━━━ Source records ━━━

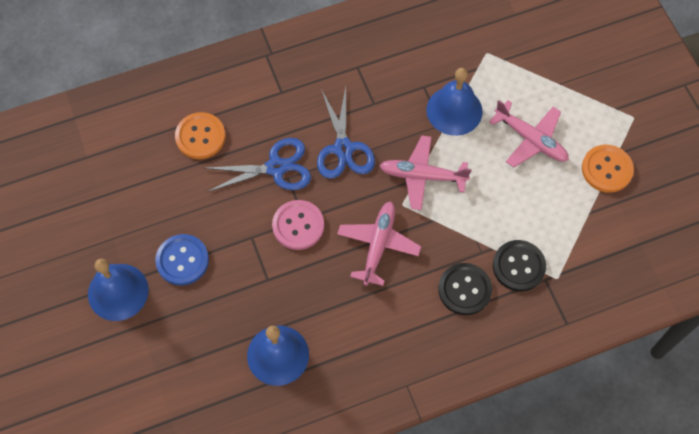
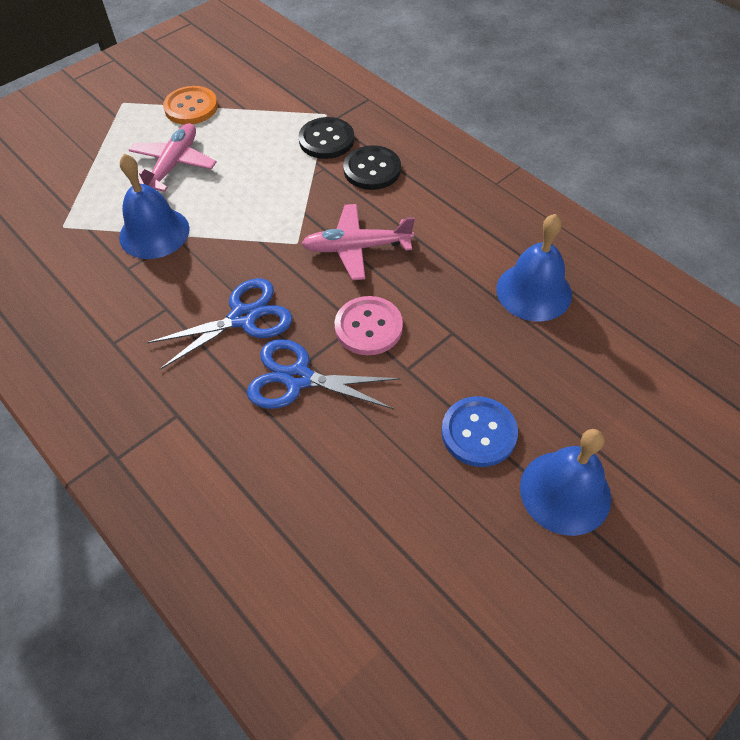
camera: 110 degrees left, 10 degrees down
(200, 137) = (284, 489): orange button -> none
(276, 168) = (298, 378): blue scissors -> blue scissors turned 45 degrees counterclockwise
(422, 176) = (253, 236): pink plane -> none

━━━
━━━ Source records ━━━

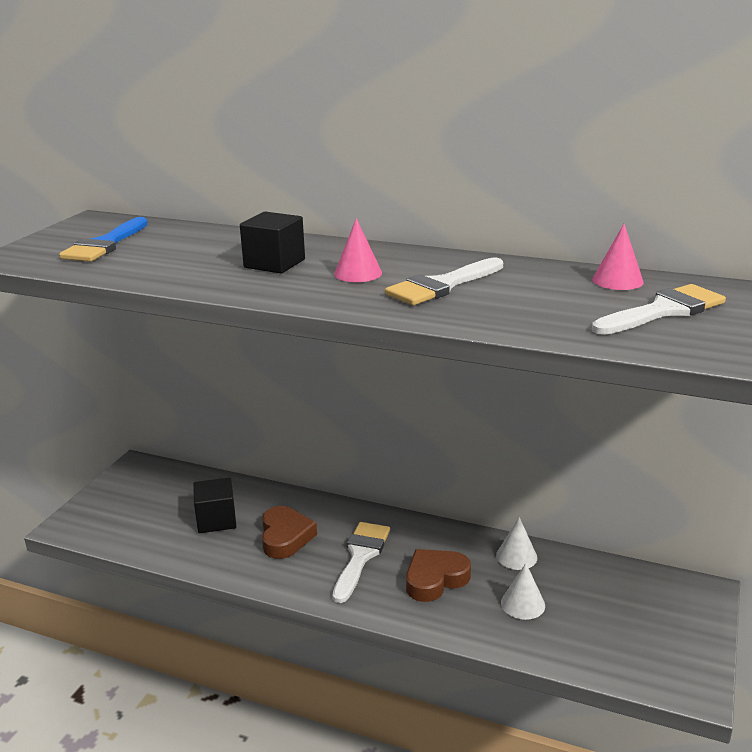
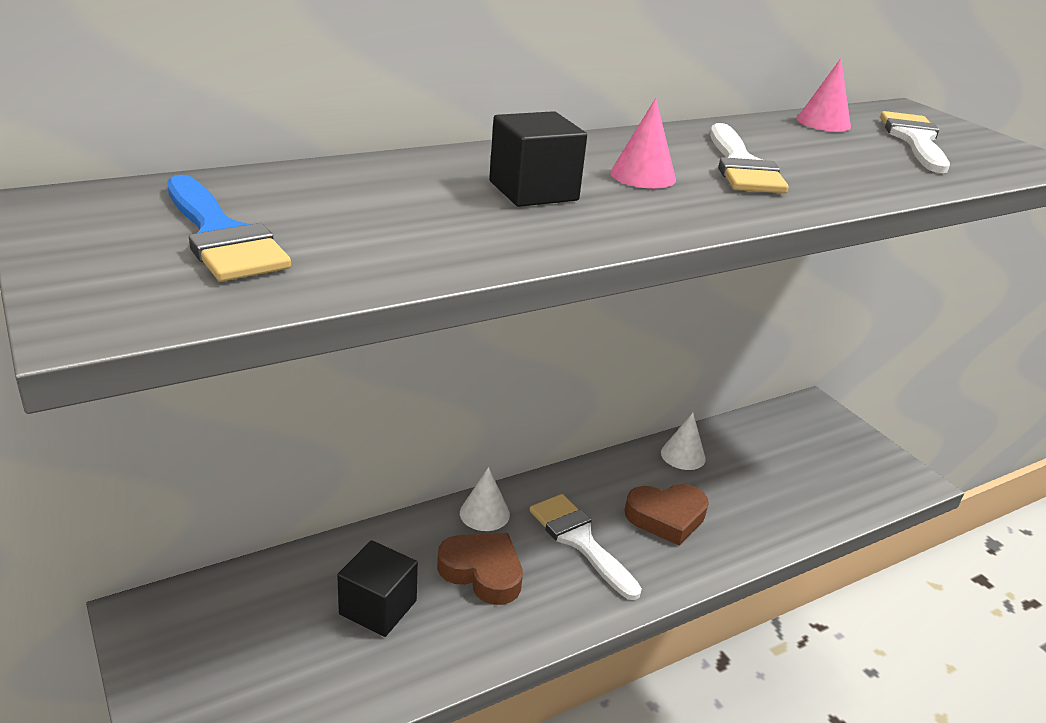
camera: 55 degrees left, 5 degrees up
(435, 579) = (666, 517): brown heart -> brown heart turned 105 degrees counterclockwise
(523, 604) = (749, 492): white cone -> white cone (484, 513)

━━━
━━━ Source records ━━━

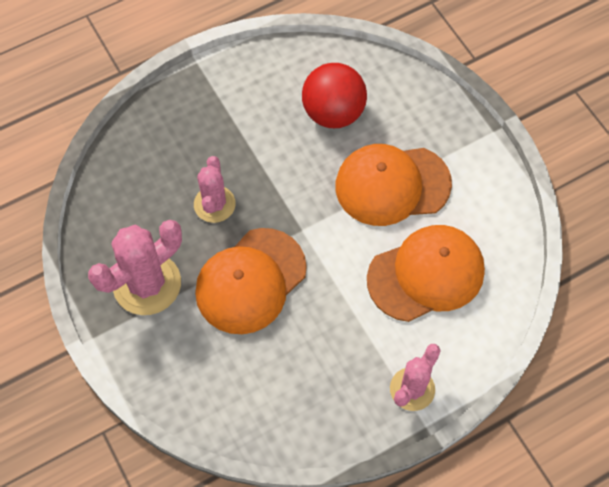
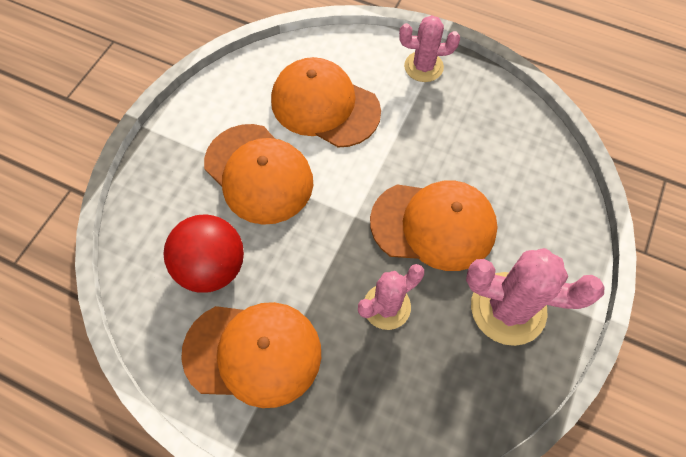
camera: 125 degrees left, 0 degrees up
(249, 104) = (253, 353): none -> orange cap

━━━

◆ **Exercise requirements**:
Return exactly, and only, the lines above starting at the line that contains "camera: 125 degrees left, 0 degrees up" and ending at the line that contains "(249, 104) = (253, 353): none -> orange cap".

◆ **Solution for this task**:
camera: 125 degrees left, 0 degrees up
(249, 104) = (253, 353): none -> orange cap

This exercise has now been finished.